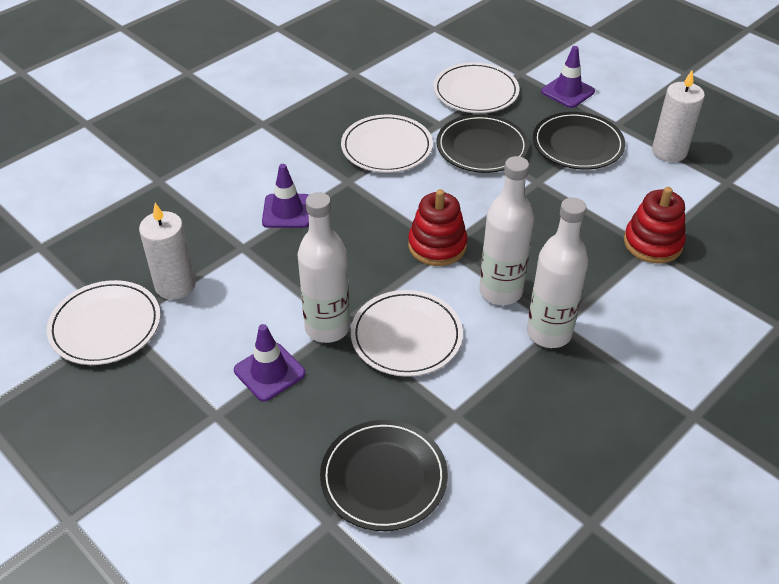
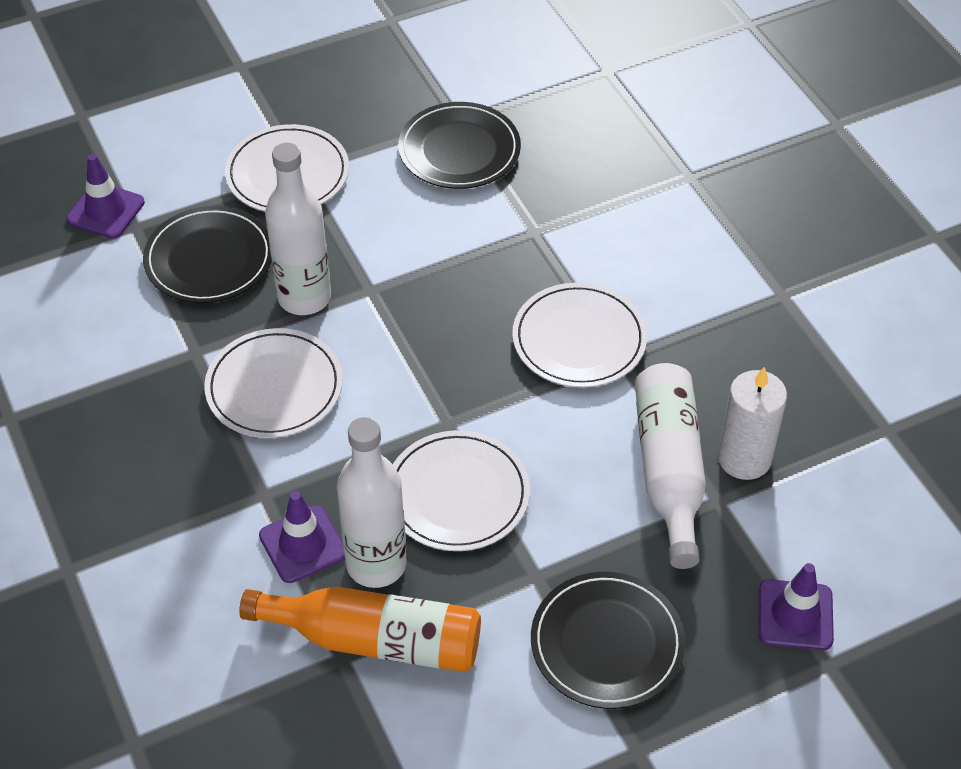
orange bottle: none = 0 -> [239,587,481,672] = 1
red stacking toy: [408,189,468,266] [624,187,686,263] = 2 -> none = 0
white candle: [139,203,196,300] [652,70,705,162] = 2 -> [718,367,787,480] = 1

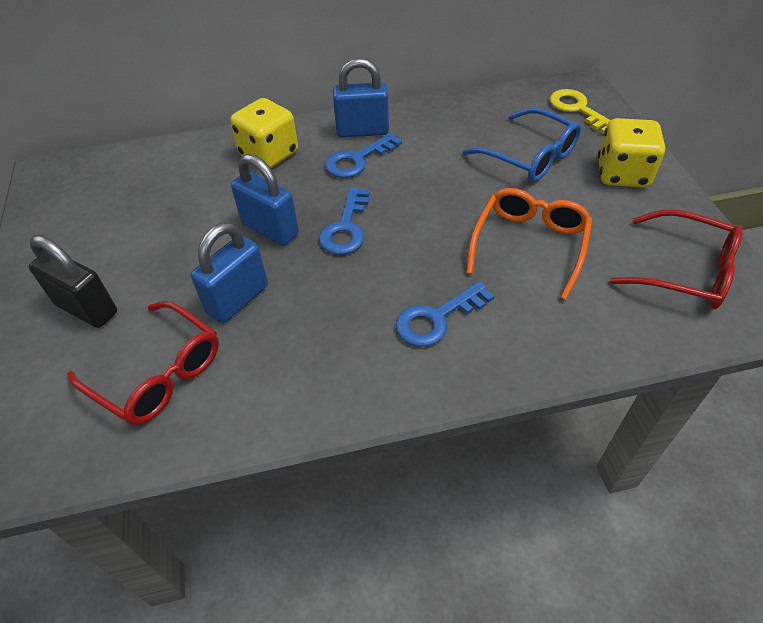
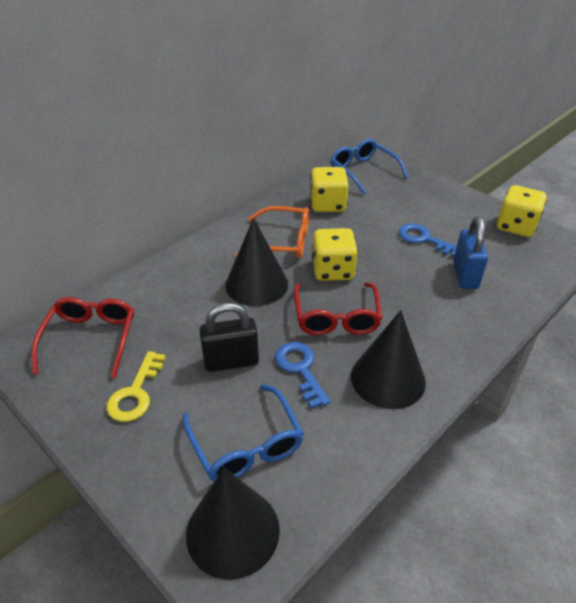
black cone: none = 0 -> [186,468,280,580] [225,218,288,306] [351,310,426,409] = 3
blue glasses: [463,108,581,182] = 1 -> [183,384,304,481] [331,139,408,195] = 2
blue key: [319,187,370,255] [325,133,402,178] [396,281,494,347] = 3 -> [275,342,330,409] [399,223,457,257] = 2
blue padlock: [191,222,268,323] [231,154,299,246] [333,58,389,137] = 3 -> [453,216,488,289] = 1
yellow dice: [230,98,298,168] [598,118,666,188] = 2 -> [310,167,349,212] [312,228,358,281] [497,185,547,237] = 3

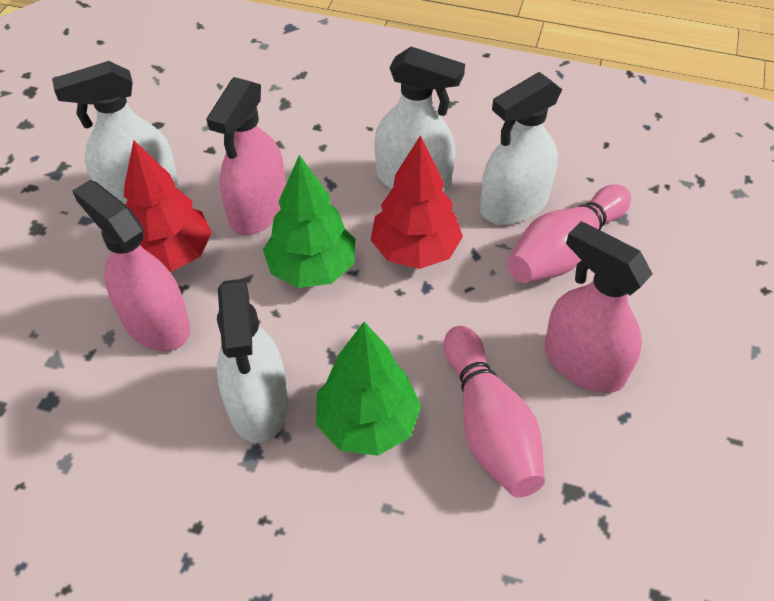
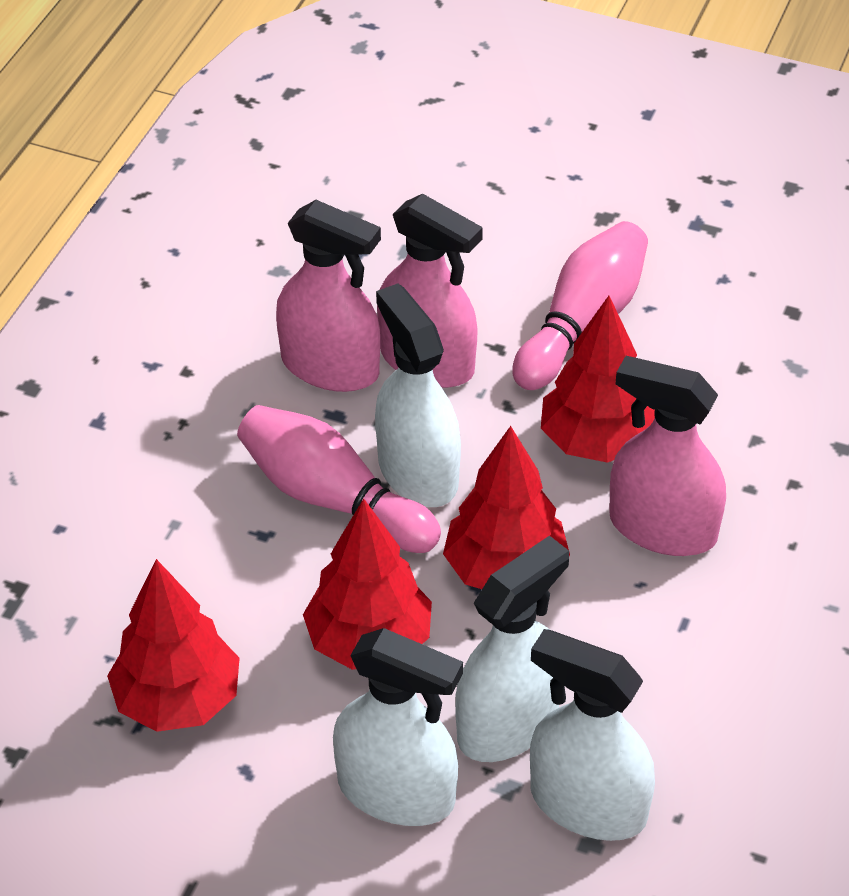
green tree: [263,155,356,288] [316,322,421,456] = 2 -> none = 0
red tree: [124,140,212,272] [371,135,463,269] = 2 -> [107,559,240,732] [303,498,432,670] [443,426,570,589] [541,296,655,463] = 4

════

GOAL OF THE EXERCISE: Print each of the records above exactly as written, leaving no picture in the copy.

WRITTEN RESPONSE:
orange bottle: none = 0 -> [239,587,481,672] = 1
red stacking toy: [408,189,468,266] [624,187,686,263] = 2 -> none = 0
white candle: [139,203,196,300] [652,70,705,162] = 2 -> [718,367,787,480] = 1

black cone: none = 0 -> [186,468,280,580] [225,218,288,306] [351,310,426,409] = 3
blue glasses: [463,108,581,182] = 1 -> [183,384,304,481] [331,139,408,195] = 2
blue key: [319,187,370,255] [325,133,402,178] [396,281,494,347] = 3 -> [275,342,330,409] [399,223,457,257] = 2
blue padlock: [191,222,268,323] [231,154,299,246] [333,58,389,137] = 3 -> [453,216,488,289] = 1
yellow dice: [230,98,298,168] [598,118,666,188] = 2 -> [310,167,349,212] [312,228,358,281] [497,185,547,237] = 3

green tree: [263,155,356,288] [316,322,421,456] = 2 -> none = 0
red tree: [124,140,212,272] [371,135,463,269] = 2 -> [107,559,240,732] [303,498,432,670] [443,426,570,589] [541,296,655,463] = 4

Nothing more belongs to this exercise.